#### EXERCISE BRIEF
Produce word for word the lines of the data below running from the one that has "grzyb/szary <275, 250>" to the one that has "grzyb/czerwony <628, 293>", inclusive, and no others.

#### SOURCE RECORDS

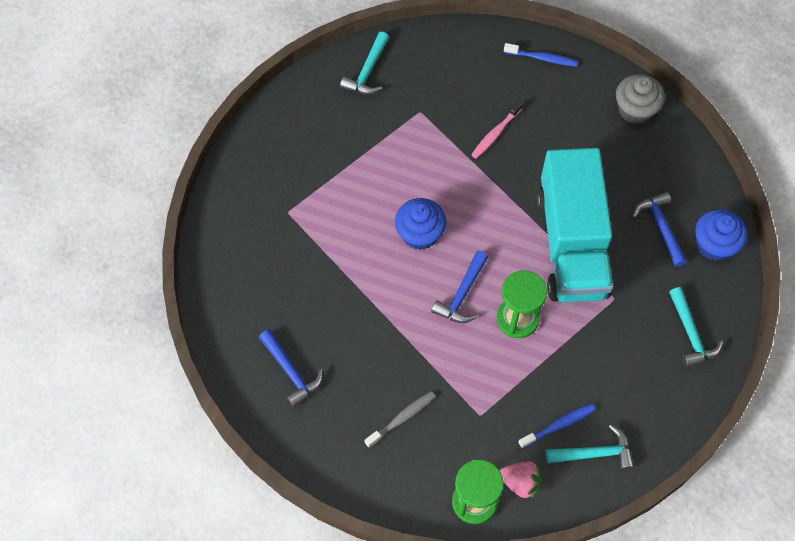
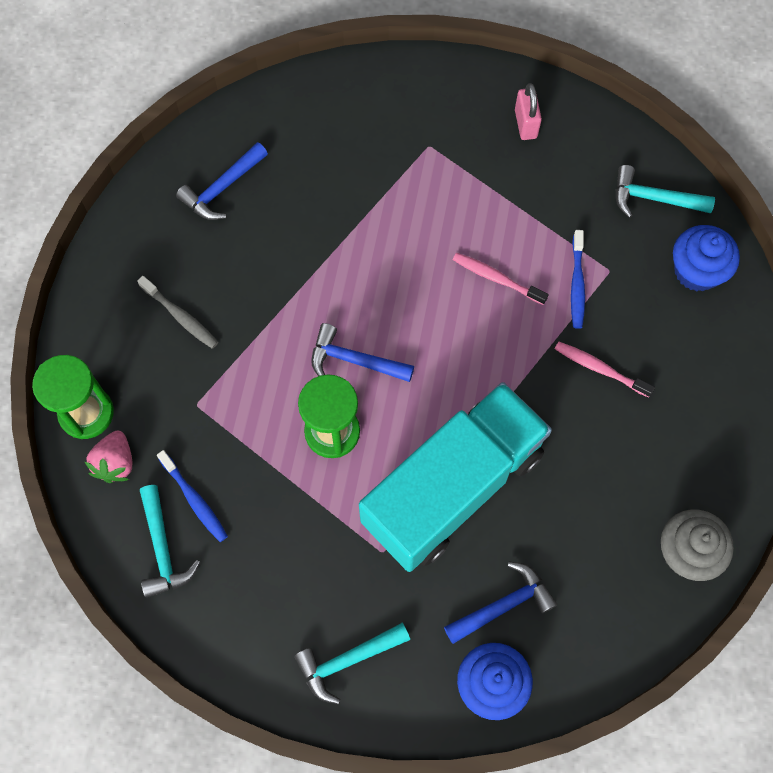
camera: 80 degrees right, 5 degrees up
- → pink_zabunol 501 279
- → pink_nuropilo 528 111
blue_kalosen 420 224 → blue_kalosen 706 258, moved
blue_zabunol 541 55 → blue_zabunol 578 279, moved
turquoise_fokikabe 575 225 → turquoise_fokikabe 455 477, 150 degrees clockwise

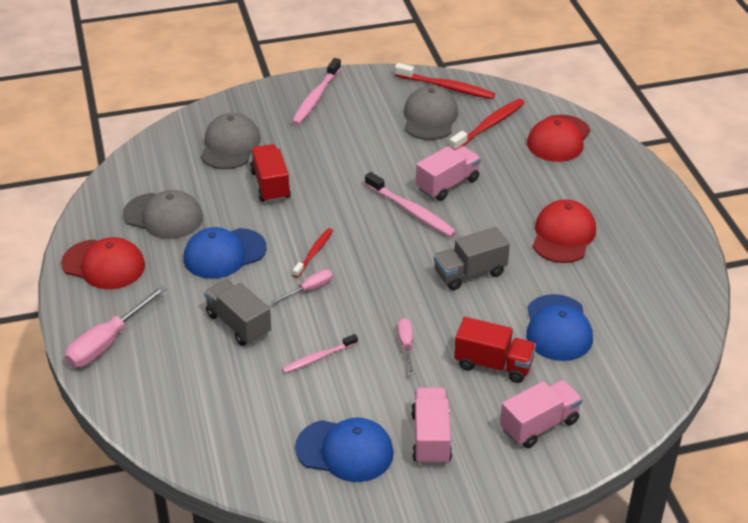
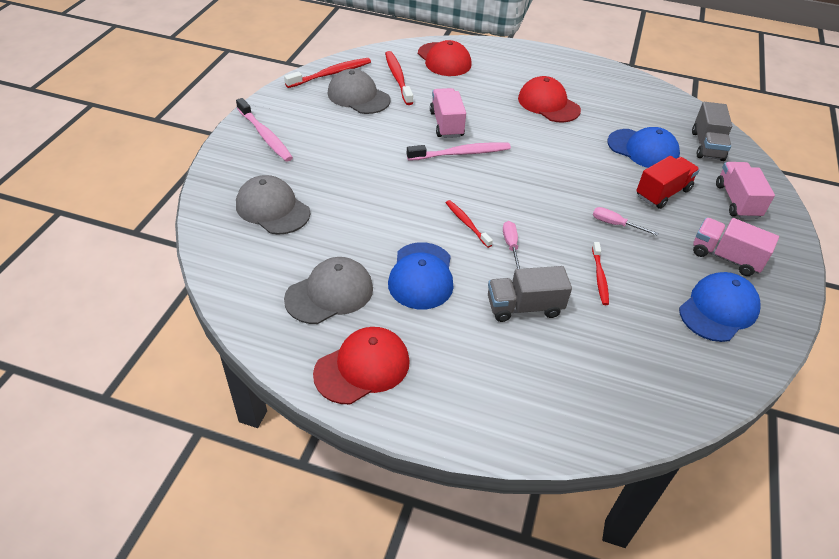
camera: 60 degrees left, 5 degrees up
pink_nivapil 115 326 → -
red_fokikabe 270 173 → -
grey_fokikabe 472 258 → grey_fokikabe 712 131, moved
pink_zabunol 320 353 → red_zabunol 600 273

---

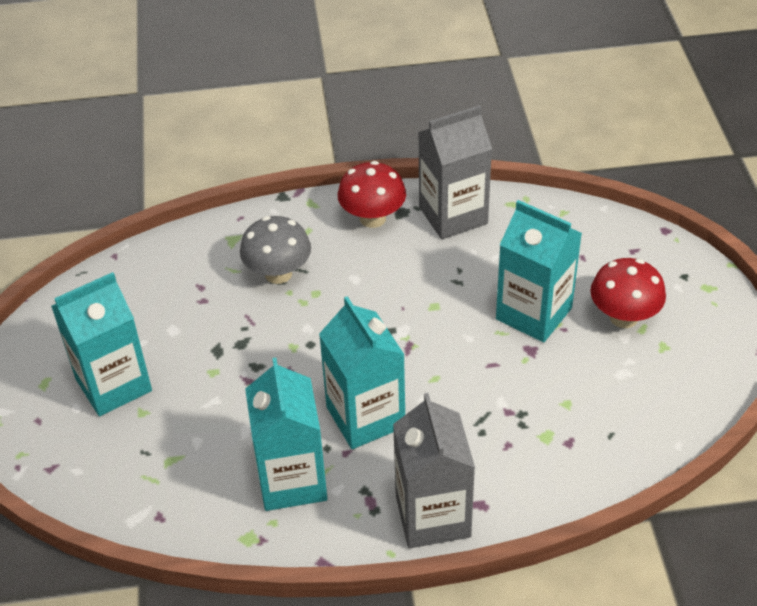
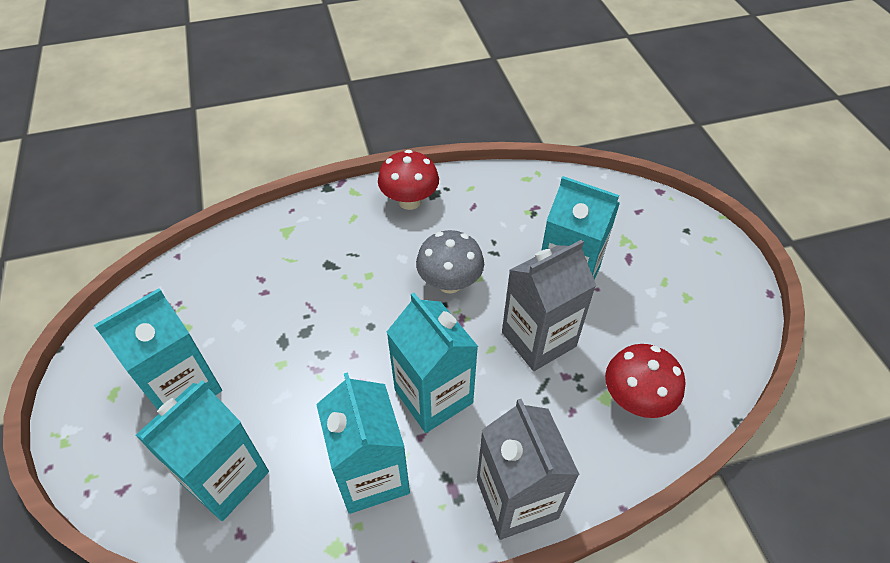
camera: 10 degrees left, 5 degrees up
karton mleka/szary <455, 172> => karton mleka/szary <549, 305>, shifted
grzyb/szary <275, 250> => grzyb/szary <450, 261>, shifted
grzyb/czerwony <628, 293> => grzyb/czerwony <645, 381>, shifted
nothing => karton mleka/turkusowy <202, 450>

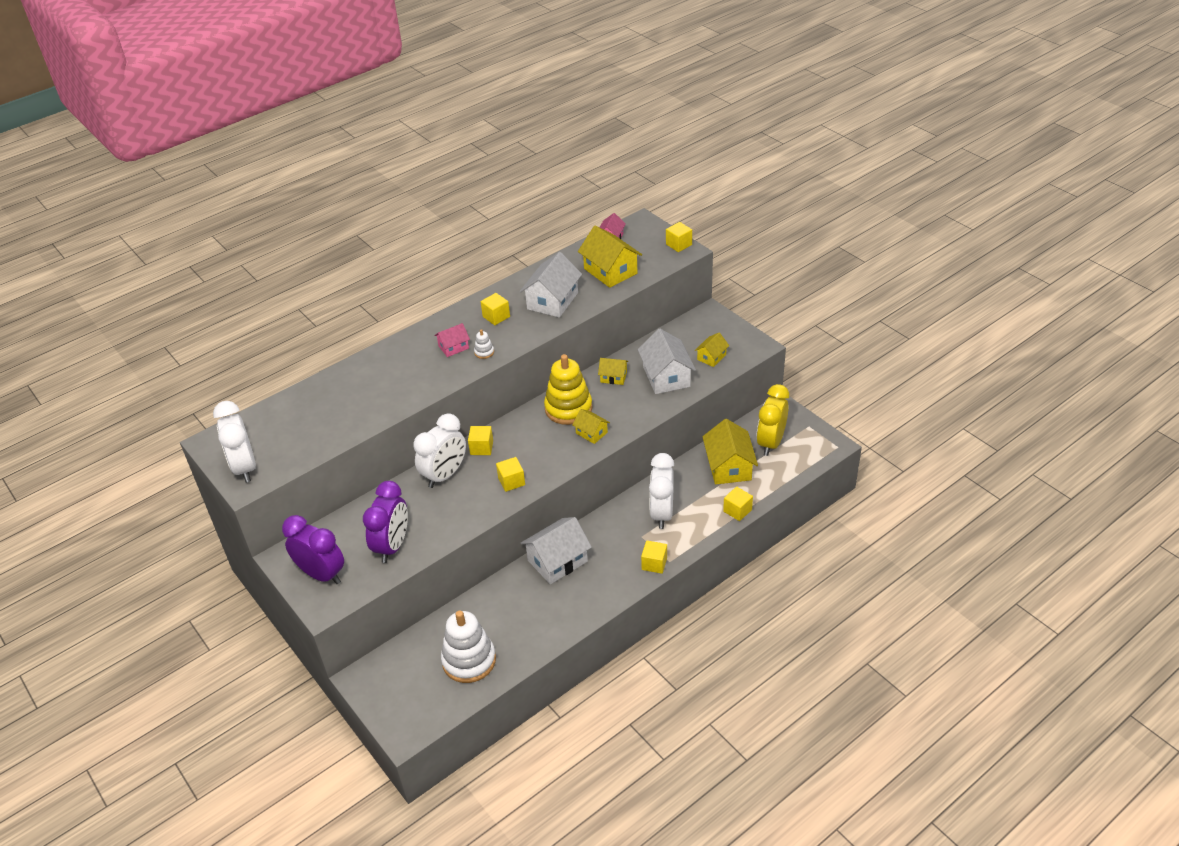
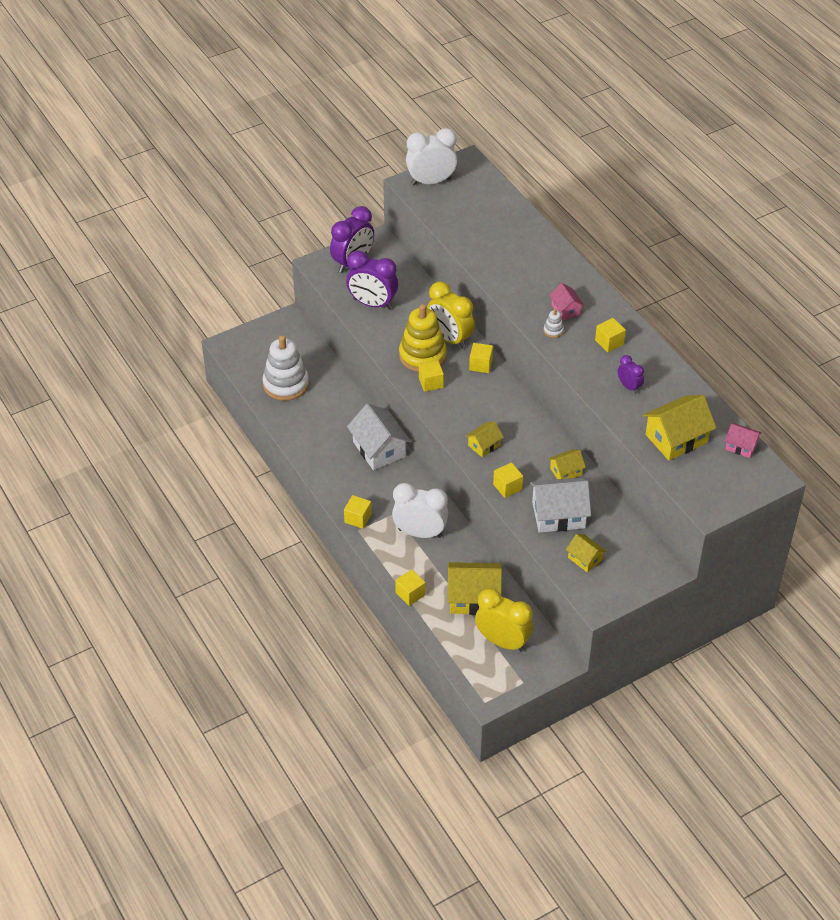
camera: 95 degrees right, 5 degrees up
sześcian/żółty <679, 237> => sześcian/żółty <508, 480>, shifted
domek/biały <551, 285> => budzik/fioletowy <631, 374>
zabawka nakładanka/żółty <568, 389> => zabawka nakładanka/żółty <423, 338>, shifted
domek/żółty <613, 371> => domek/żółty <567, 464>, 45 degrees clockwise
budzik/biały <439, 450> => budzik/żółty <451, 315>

#### TASK ANSWER
grzyb/szary <275, 250> => grzyb/szary <450, 261>, shifted
grzyb/czerwony <628, 293> => grzyb/czerwony <645, 381>, shifted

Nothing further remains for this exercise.